__任务要求__: 收集下列条目中所有含有字符串“TupletNumber”的行，并逐行原样抄出。匹配时区分大小写。

__已保存条目__:
▽

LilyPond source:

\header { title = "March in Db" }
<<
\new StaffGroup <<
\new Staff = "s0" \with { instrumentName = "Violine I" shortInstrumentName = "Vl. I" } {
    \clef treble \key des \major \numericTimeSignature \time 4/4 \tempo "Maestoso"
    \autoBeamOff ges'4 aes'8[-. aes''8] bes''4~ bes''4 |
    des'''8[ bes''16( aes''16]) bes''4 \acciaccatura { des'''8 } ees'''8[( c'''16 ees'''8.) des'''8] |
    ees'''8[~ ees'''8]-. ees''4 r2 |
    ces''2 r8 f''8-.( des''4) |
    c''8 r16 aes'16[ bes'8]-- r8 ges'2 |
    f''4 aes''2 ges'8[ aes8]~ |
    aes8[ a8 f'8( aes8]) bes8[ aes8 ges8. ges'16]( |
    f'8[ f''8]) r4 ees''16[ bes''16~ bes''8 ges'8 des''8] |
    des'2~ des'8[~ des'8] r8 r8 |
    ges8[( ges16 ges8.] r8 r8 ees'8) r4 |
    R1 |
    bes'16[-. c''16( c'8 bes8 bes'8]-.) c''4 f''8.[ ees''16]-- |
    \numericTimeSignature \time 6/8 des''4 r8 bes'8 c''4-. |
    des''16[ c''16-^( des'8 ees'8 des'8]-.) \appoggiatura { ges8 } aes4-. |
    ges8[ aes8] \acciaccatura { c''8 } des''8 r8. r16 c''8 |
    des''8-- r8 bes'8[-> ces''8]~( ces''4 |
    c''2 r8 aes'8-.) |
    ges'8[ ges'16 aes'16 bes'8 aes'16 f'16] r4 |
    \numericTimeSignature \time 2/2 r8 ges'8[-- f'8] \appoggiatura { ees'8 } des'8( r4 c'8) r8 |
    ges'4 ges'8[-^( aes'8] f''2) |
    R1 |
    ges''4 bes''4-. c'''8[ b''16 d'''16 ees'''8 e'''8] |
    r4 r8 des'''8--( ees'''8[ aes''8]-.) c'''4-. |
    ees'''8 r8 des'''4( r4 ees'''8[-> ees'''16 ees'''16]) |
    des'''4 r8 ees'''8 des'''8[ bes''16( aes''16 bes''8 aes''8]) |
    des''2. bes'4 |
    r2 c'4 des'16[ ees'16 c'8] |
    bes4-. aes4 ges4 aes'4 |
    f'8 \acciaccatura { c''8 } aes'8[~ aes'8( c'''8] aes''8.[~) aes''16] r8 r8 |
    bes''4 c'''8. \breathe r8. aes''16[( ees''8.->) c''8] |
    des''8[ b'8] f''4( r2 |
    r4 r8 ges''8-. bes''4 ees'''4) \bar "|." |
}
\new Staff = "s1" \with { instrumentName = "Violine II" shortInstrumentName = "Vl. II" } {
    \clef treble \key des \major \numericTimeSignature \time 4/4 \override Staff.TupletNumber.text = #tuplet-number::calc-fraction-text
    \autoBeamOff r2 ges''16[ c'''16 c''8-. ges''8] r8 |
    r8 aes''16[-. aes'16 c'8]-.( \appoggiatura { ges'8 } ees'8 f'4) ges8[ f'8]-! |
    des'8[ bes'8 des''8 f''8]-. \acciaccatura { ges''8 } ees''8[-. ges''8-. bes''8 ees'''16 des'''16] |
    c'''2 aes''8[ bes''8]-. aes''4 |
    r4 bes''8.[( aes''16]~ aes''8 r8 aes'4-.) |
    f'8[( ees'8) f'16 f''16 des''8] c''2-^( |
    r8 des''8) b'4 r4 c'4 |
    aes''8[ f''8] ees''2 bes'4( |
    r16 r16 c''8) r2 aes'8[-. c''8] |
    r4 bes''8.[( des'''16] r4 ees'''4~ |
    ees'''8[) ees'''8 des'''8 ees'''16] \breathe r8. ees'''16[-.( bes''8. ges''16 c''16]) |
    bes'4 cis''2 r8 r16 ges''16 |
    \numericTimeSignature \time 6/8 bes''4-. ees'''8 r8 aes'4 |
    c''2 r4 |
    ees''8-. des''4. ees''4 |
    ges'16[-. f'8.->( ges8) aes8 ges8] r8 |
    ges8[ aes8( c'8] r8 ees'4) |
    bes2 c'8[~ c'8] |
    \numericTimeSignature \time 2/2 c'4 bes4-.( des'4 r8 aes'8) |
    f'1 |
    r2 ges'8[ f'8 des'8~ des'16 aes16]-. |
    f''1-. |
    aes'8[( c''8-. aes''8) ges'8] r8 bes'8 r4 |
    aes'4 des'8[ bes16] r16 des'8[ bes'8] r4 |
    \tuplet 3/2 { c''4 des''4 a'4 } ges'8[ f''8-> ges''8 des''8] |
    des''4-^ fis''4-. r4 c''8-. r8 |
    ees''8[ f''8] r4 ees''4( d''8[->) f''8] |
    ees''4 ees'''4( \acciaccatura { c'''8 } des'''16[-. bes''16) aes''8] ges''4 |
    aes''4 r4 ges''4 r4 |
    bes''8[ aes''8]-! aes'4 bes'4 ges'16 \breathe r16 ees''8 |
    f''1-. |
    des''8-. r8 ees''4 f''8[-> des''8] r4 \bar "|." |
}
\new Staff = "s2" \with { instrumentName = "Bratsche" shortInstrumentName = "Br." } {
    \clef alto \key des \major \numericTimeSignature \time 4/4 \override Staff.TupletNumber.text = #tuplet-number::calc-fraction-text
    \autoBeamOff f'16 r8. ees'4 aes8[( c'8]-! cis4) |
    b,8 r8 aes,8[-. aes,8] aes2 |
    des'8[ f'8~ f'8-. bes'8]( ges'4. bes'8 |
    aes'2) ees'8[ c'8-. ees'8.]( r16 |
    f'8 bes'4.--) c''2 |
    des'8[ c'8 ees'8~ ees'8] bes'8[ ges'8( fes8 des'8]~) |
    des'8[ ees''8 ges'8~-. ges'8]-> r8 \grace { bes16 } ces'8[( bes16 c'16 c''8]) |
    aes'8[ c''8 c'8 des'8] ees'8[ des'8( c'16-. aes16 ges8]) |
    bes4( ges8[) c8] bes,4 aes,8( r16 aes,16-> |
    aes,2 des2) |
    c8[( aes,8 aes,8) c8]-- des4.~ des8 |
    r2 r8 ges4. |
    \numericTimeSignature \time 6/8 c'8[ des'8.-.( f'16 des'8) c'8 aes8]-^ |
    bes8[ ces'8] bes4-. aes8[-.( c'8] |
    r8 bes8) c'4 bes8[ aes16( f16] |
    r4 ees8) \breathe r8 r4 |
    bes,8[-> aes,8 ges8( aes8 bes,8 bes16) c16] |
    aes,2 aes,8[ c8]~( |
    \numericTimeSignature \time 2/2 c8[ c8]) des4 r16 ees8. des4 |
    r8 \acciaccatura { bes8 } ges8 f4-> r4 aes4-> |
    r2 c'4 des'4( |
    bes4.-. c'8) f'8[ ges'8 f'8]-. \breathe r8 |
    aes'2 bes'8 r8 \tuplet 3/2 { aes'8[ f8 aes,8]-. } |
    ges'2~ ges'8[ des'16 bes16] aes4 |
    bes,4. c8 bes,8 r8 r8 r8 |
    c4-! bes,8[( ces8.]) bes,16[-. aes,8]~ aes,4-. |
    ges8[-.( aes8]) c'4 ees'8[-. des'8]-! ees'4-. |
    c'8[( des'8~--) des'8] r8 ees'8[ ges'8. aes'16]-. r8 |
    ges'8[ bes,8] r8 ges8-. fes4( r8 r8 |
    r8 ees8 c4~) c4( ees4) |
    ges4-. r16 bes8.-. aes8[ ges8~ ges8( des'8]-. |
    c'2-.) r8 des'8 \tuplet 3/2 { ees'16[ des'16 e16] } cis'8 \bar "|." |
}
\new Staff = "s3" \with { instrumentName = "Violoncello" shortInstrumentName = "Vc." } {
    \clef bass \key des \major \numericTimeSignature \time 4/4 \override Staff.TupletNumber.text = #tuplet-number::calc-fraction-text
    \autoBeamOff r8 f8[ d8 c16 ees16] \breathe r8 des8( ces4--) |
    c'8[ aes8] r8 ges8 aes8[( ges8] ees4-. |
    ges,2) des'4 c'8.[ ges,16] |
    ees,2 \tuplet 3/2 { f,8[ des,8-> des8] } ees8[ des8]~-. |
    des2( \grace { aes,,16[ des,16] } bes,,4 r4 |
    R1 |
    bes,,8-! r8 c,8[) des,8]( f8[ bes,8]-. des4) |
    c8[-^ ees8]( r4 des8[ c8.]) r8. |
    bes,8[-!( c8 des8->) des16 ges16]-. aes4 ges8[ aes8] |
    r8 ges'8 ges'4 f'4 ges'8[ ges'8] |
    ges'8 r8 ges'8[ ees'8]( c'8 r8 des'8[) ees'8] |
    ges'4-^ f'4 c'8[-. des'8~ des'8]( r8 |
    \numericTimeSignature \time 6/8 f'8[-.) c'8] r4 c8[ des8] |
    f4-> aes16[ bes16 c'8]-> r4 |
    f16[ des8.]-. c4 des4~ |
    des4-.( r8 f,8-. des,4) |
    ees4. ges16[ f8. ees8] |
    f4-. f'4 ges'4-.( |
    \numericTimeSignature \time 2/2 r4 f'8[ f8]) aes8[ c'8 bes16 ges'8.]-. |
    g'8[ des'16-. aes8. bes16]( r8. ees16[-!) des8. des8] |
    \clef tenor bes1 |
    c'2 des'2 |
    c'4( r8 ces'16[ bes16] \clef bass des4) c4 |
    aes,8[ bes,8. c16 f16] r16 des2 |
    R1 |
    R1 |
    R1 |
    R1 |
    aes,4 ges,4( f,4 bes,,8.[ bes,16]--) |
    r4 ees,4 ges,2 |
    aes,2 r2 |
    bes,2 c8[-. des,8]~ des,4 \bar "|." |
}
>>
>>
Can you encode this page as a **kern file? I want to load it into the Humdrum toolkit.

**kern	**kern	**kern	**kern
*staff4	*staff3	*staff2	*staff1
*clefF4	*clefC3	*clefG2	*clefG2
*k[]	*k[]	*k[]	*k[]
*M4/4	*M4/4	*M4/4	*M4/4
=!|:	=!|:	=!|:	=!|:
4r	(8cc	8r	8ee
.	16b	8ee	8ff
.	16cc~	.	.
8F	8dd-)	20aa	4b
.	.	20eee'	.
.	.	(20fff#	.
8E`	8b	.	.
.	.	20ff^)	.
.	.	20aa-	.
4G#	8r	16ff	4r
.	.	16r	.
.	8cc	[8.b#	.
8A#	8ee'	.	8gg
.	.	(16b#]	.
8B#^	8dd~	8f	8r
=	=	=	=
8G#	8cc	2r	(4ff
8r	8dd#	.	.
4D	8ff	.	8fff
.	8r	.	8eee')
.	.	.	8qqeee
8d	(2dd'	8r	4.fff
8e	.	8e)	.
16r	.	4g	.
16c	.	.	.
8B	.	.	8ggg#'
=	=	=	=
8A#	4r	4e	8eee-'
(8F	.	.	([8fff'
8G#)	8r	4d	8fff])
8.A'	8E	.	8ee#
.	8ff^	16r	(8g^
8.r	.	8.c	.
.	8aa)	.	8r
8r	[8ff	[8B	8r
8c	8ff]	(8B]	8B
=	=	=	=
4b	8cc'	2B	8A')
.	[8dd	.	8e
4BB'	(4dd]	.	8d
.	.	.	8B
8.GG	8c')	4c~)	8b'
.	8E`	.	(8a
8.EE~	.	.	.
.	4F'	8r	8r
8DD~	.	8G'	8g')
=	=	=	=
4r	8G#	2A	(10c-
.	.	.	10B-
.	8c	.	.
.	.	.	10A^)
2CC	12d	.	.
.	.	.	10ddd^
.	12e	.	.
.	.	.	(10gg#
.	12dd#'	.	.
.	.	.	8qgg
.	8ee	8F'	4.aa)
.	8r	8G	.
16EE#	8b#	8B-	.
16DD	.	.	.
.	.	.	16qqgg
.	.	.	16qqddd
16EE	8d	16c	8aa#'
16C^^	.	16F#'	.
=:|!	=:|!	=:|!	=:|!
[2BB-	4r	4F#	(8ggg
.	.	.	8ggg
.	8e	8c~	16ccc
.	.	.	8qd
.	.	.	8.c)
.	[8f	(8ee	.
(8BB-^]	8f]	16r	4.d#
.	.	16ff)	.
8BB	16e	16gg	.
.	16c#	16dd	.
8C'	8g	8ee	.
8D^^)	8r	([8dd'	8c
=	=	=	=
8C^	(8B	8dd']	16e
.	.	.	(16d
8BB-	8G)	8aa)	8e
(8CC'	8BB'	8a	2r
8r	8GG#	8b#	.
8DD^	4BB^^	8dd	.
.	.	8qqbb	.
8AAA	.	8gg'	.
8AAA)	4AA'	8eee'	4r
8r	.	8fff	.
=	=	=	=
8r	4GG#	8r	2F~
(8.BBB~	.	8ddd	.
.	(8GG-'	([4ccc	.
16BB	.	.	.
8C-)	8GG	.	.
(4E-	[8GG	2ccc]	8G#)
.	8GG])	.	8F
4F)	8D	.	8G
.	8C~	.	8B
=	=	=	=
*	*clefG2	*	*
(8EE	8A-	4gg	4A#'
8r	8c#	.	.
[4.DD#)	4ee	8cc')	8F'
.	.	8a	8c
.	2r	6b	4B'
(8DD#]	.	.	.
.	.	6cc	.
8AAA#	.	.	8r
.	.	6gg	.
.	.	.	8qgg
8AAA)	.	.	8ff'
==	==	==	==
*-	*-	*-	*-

△

__解答__:
    \clef treble \key des \major \numericTimeSignature \time 4/4 \override Staff.TupletNumber.text = #tuplet-number::calc-fraction-text
    \clef alto \key des \major \numericTimeSignature \time 4/4 \override Staff.TupletNumber.text = #tuplet-number::calc-fraction-text
    \clef bass \key des \major \numericTimeSignature \time 4/4 \override Staff.TupletNumber.text = #tuplet-number::calc-fraction-text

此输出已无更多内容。